• [Assignment] For this exercise, copy all the data exactly and include none of the pictures.

• [Exercise input]
■ ■ ■ ■ ■ ■ ■
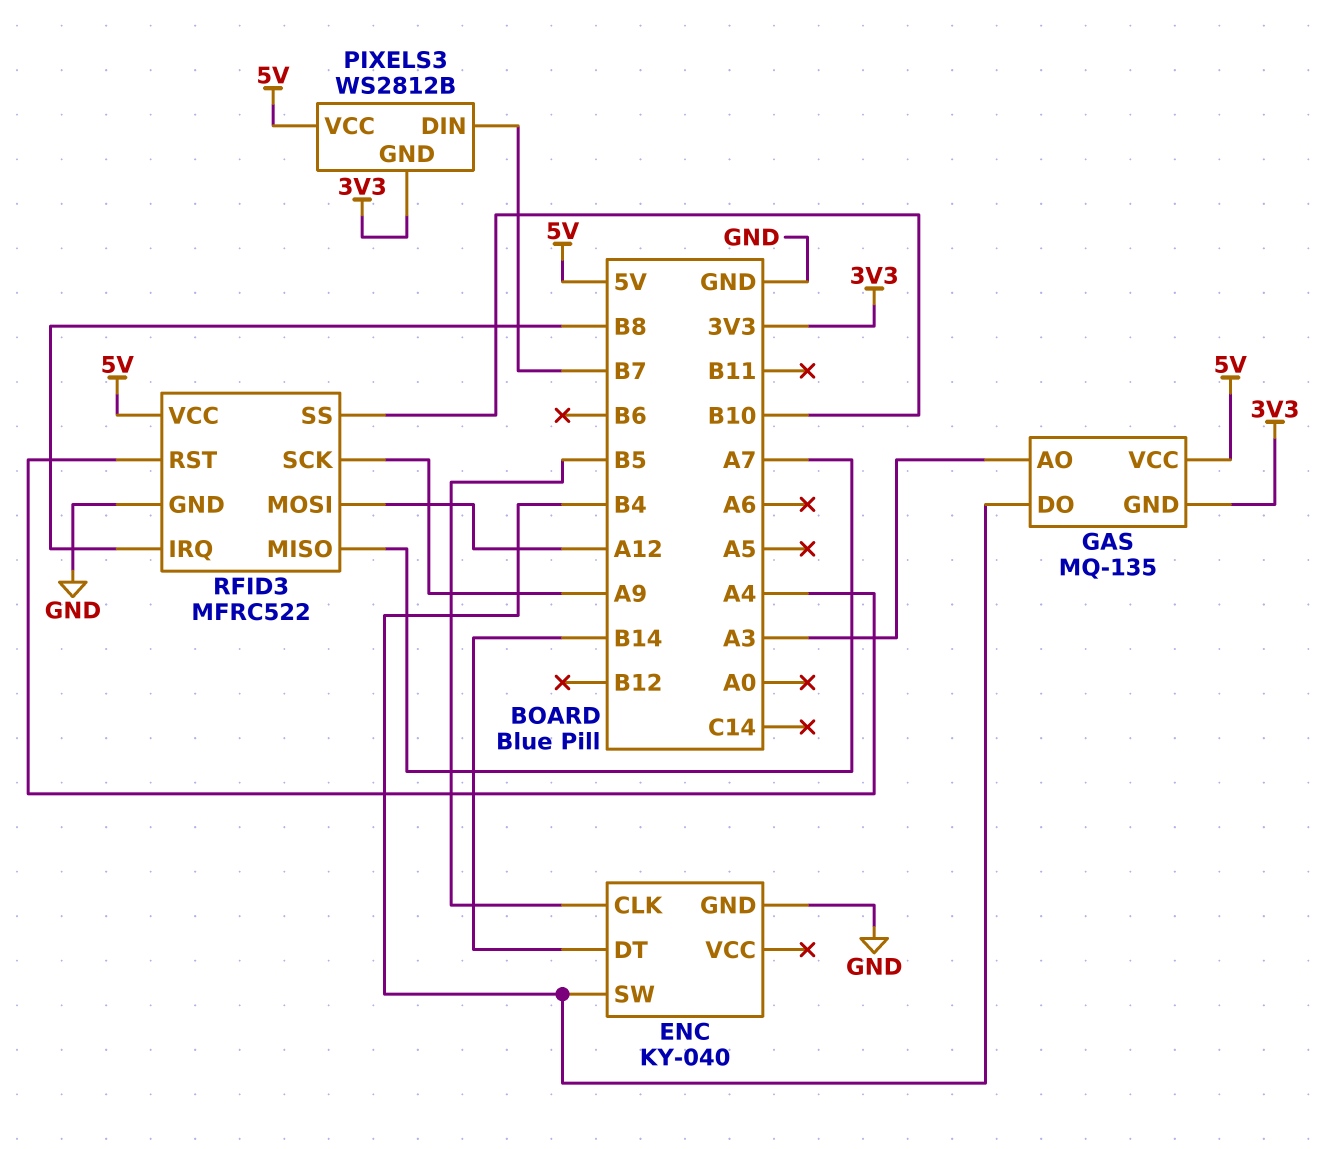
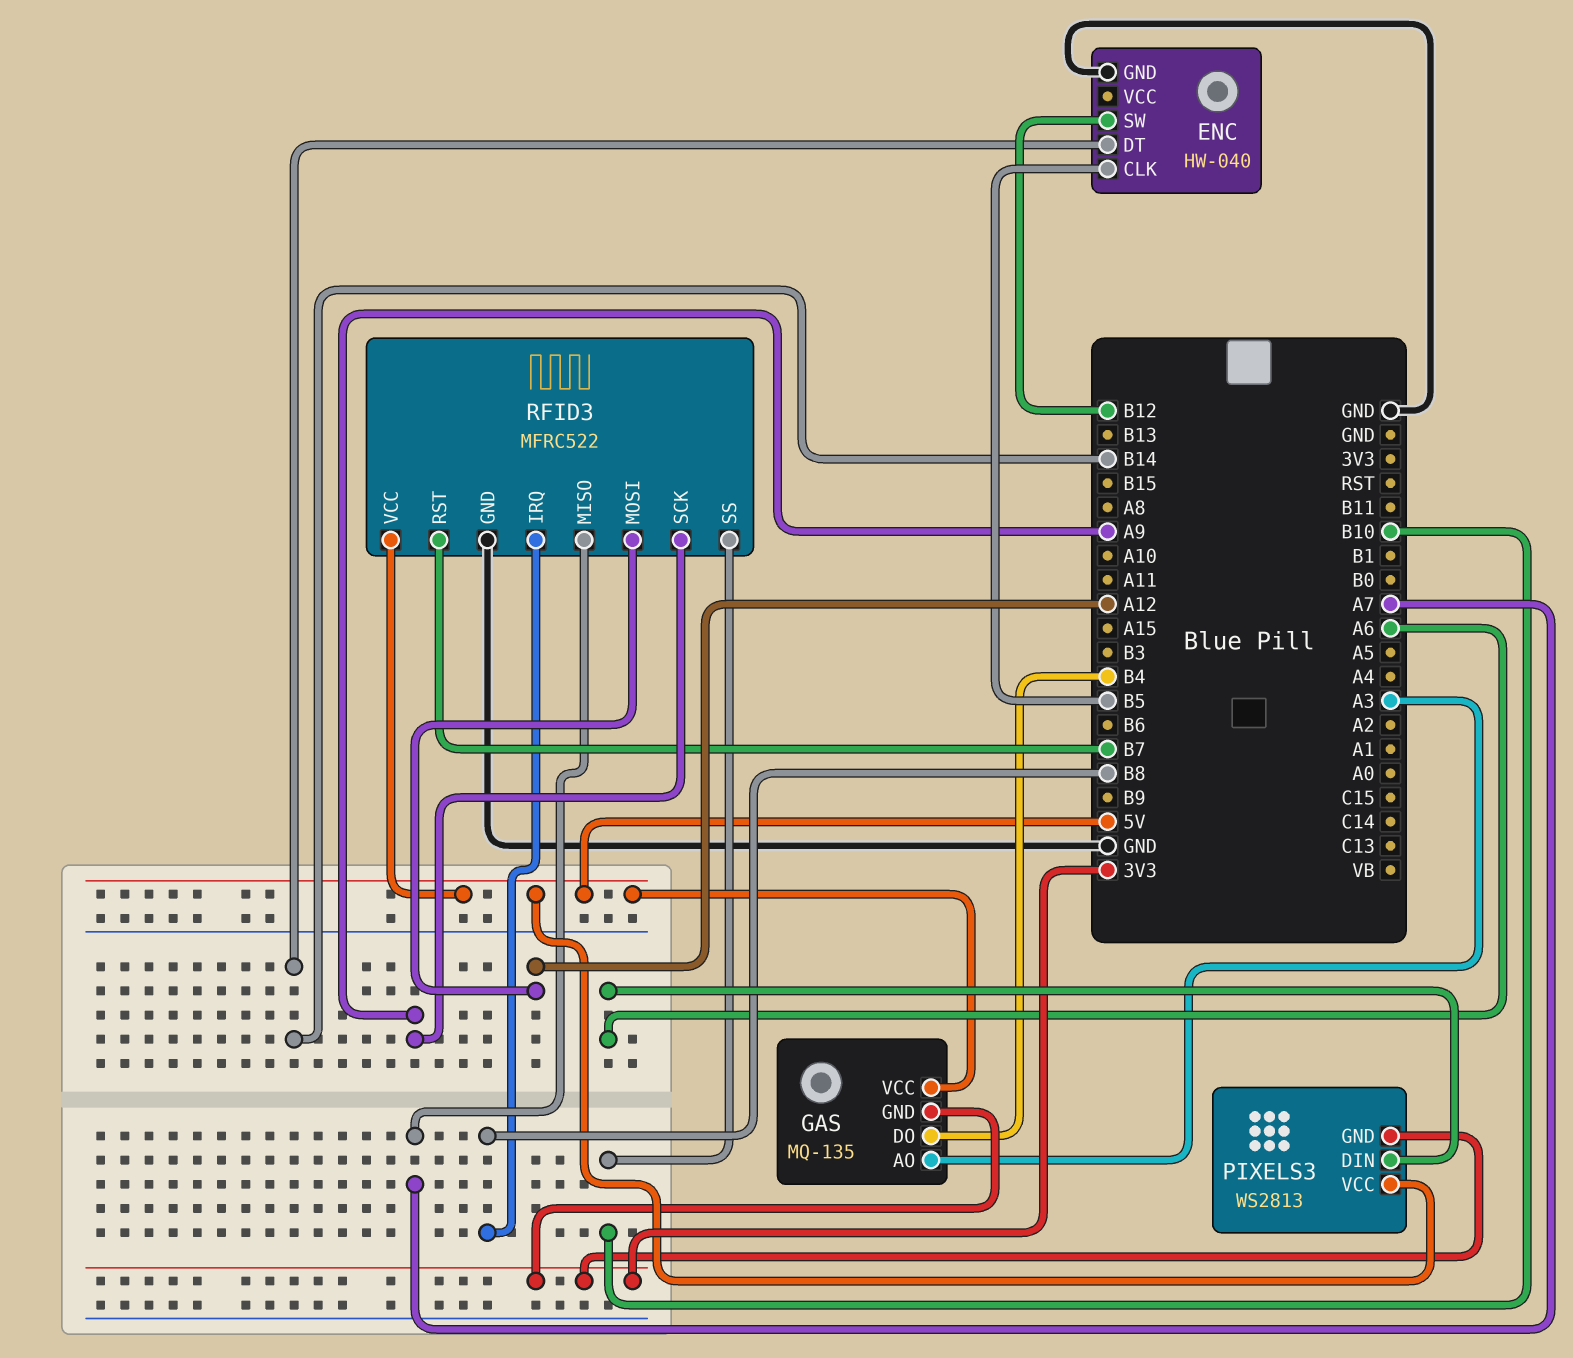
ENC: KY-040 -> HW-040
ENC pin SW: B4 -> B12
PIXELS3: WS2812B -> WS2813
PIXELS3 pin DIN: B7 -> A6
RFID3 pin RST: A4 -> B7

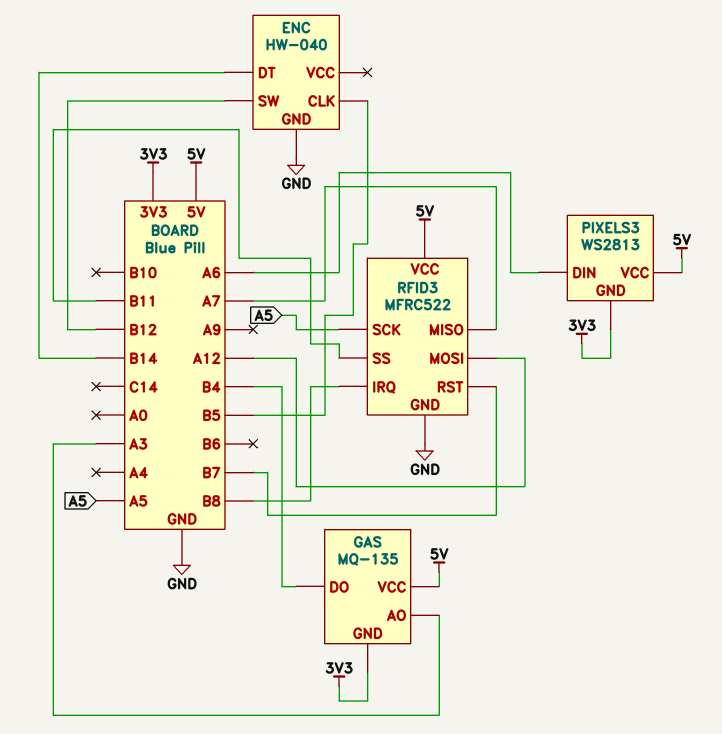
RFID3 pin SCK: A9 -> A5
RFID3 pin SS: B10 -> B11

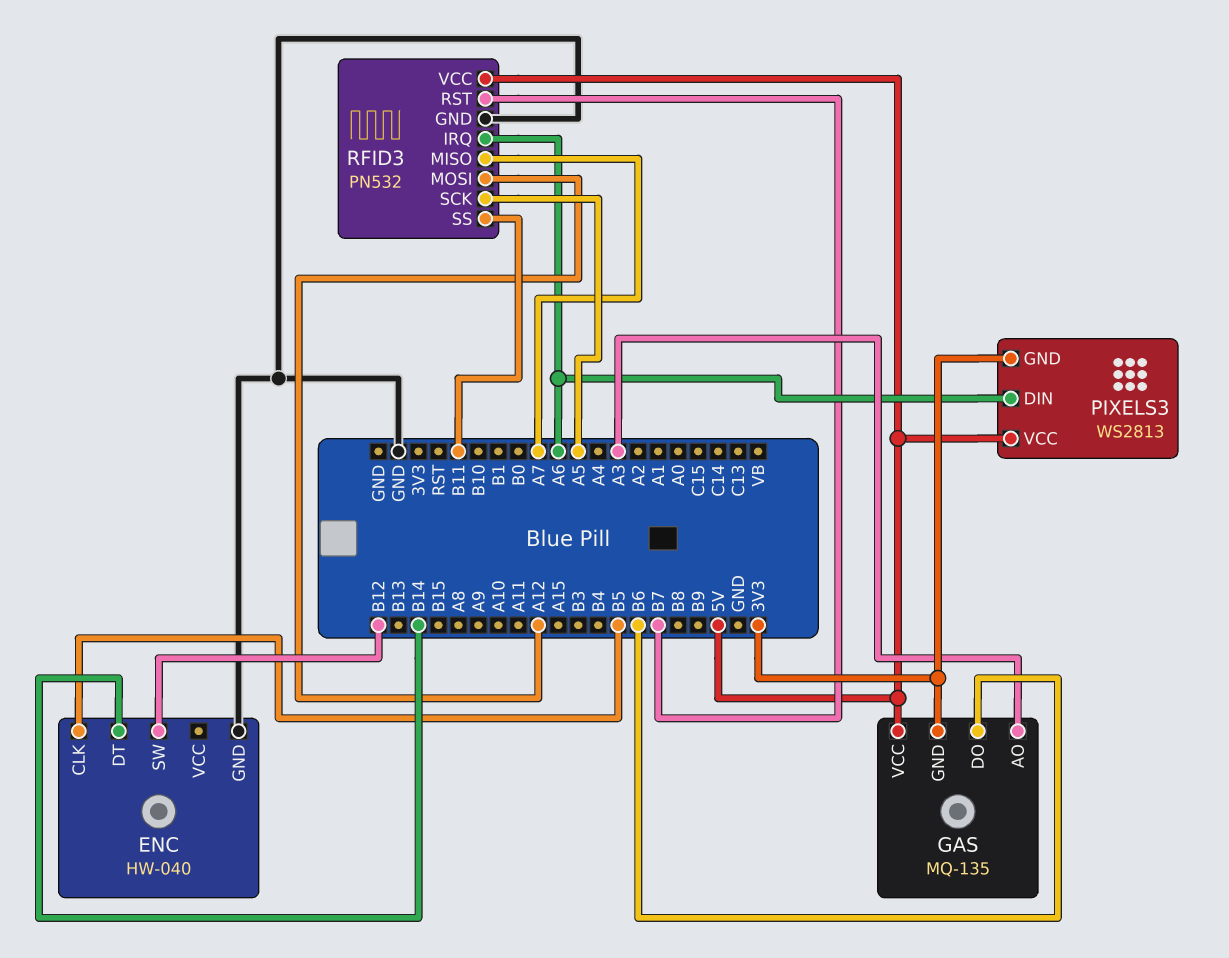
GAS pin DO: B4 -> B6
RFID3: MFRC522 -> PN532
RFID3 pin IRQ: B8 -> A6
■ ■ ■ ■ ■ ■ ■
• [Written response]
ENC: KY-040 -> HW-040
ENC pin SW: B4 -> B12
PIXELS3: WS2812B -> WS2813
PIXELS3 pin DIN: B7 -> A6
RFID3 pin RST: A4 -> B7

RFID3 pin SCK: A9 -> A5
RFID3 pin SS: B10 -> B11

GAS pin DO: B4 -> B6
RFID3: MFRC522 -> PN532
RFID3 pin IRQ: B8 -> A6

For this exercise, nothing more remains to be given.